EXERCISE DIRECTIONS
Everything from the line with "black 1x3 brick [355,179,457,280]" to the end of the entries should be set down exactly, except the pictures.

·····

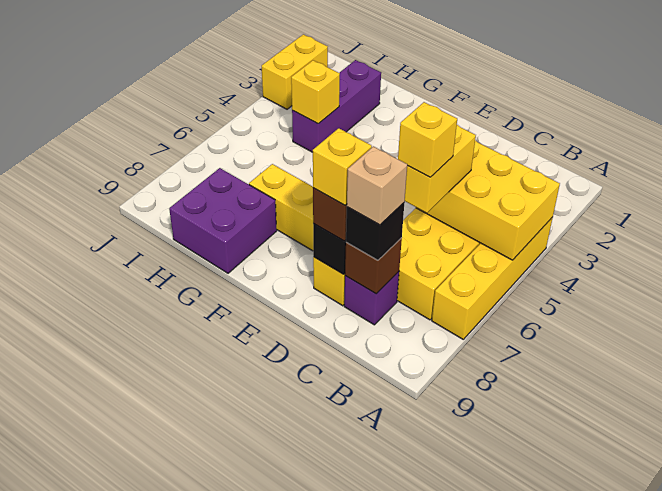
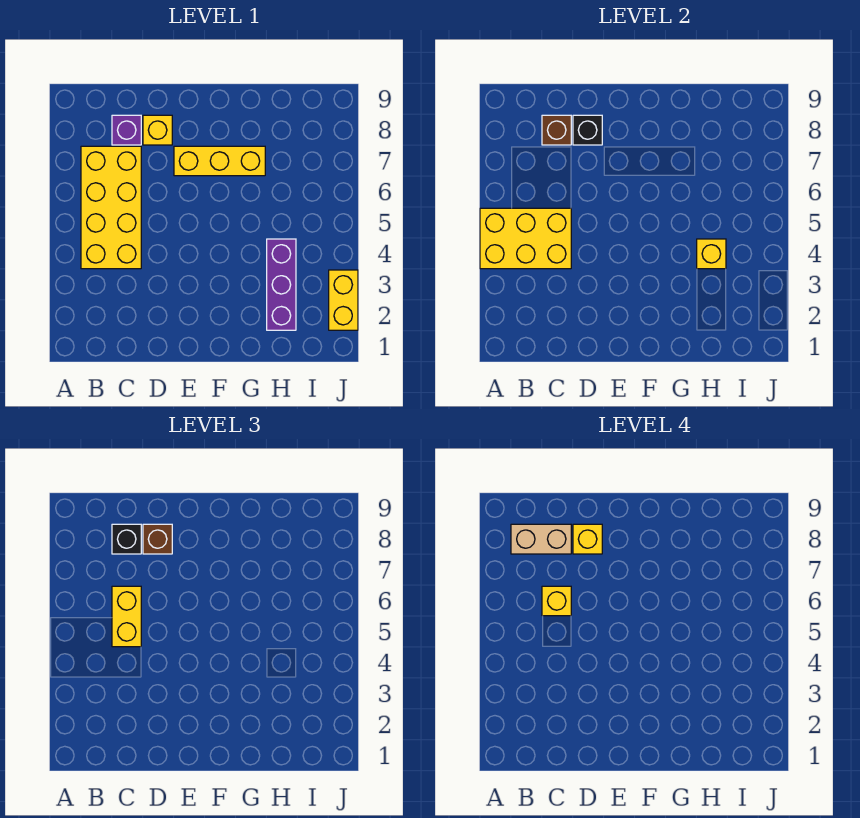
yellow 1x4 brick [432,217,553,339] -> none
tan 1x1 brick [347,146,407,225] -> tan 1x2 brick [511,524,571,554]
purple 2x2 brick [169,168,277,273] -> none

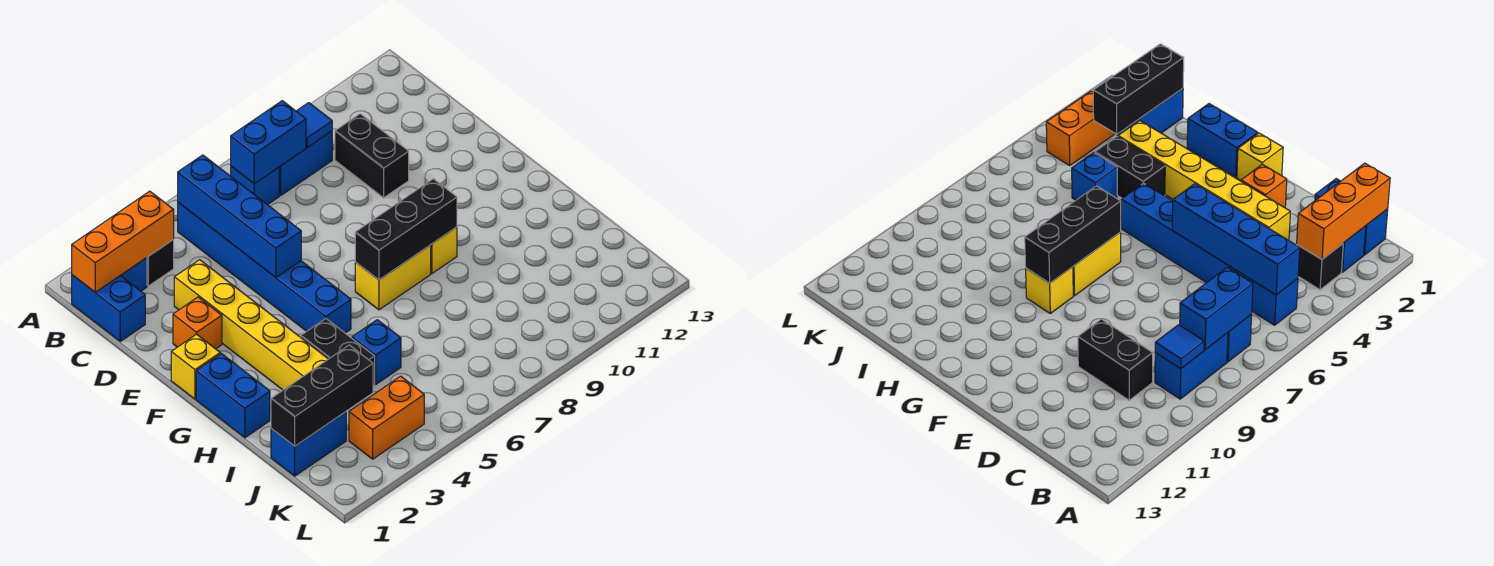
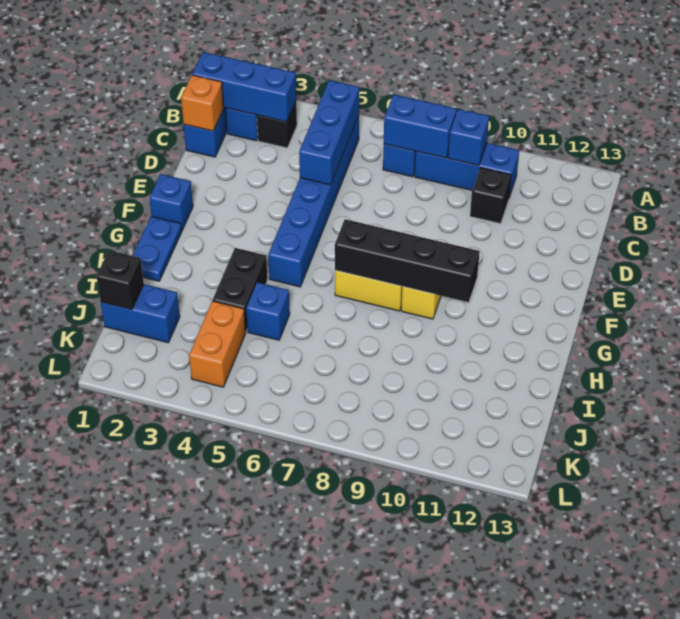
orange 1x3 brick [72,191,174,292] -> blue 1x3 brick [192,52,296,122]
blue 1x4 brick [178,155,301,278] -> blue 1x3 brick [299,80,359,185]
blue 1x2 brick [279,131,332,195] -> blue 1x3 brick [415,143,519,197]
blue 1x1 tile [296,103,332,147] -> blue 1x1 brick [448,109,489,166]
black 1x2 brick [335,114,409,198] -> black 1x1 brick [470,167,511,224]
yellow 1x6 brick [174,260,328,390] -> none
orange 1x1 brick [173,297,222,349] -> orange 1x1 brick moved to [181,75,224,131]
yellow 1x1 brick [171,334,220,399] -> blue 1x1 brick [149,174,193,230]
blue 1x2 brick [196,354,270,438] -> blue 1x2 plate [133,216,182,281]
black 1x3 brick [355,179,457,280] -> black 1x4 brick [335,219,480,302]
black 1x3 brick [271,345,373,446] -> black 1x1 brick [96,251,144,310]
orange 1x2 brick [349,376,424,459] -> orange 1x2 brick turned to [189,301,246,387]

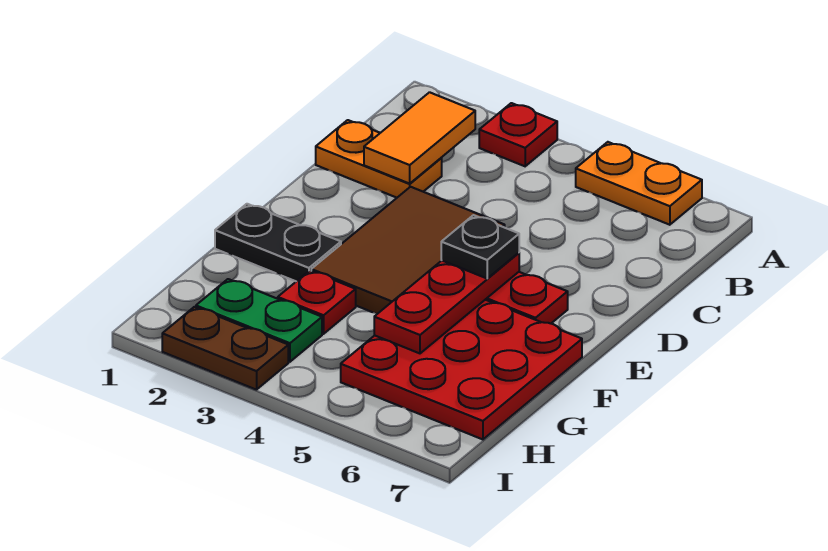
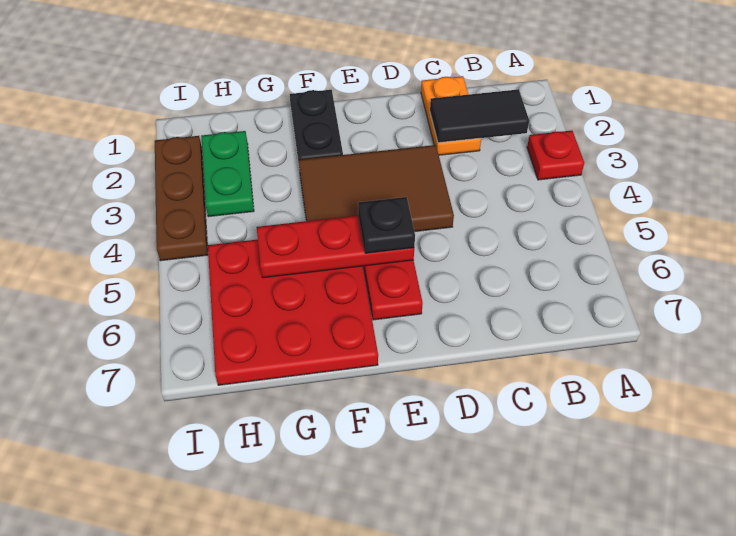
orange 1x2 plate [576,142,702,225] -> none
orange 1x2 tile [364,92,475,184] -> black 1x2 tile [430,89,529,143]
red 1x1 plate [278,271,356,334] -> none
brown 1x2 plate [162,307,288,390] -> brown 1x3 plate [155,136,208,261]

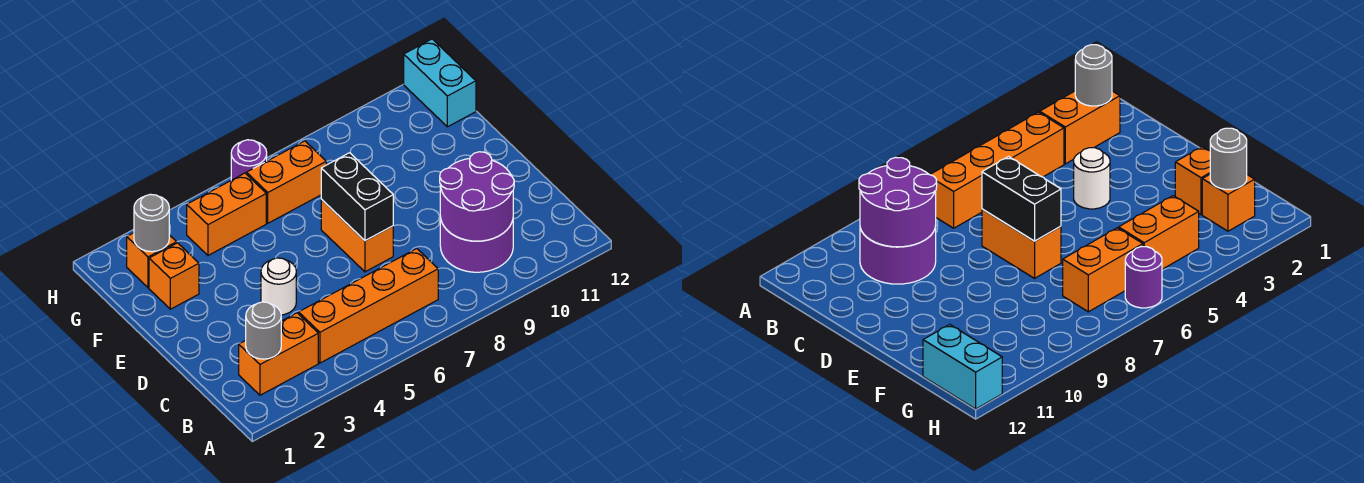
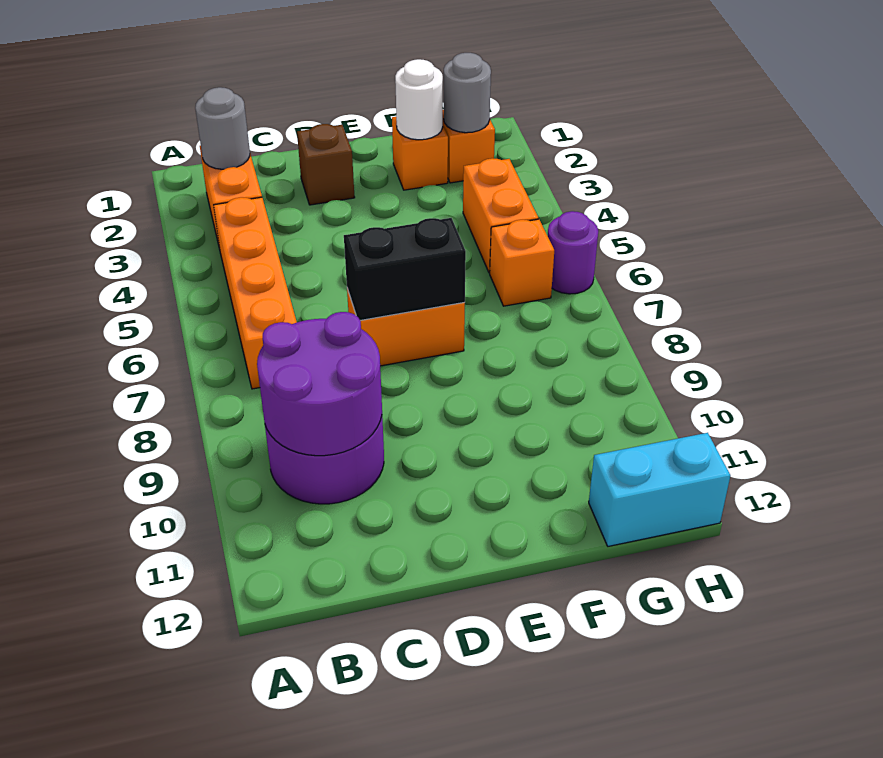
none -> brown 1x1 brick [297,124,355,205]
white 1x1 round brick [261,258,296,315] -> white 1x1 round brick moved to [395,59,443,140]
orange 1x2 brick [246,141,326,223] -> orange 1x1 brick [490,219,554,306]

·····

EXERCISE RESULT
black 1x3 brick [355,179,457,280] -> black 1x4 brick [335,219,480,302]
black 1x3 brick [271,345,373,446] -> black 1x1 brick [96,251,144,310]
orange 1x2 brick [349,376,424,459] -> orange 1x2 brick turned to [189,301,246,387]

orange 1x2 plate [576,142,702,225] -> none
orange 1x2 tile [364,92,475,184] -> black 1x2 tile [430,89,529,143]
red 1x1 plate [278,271,356,334] -> none
brown 1x2 plate [162,307,288,390] -> brown 1x3 plate [155,136,208,261]

none -> brown 1x1 brick [297,124,355,205]
white 1x1 round brick [261,258,296,315] -> white 1x1 round brick moved to [395,59,443,140]
orange 1x2 brick [246,141,326,223] -> orange 1x1 brick [490,219,554,306]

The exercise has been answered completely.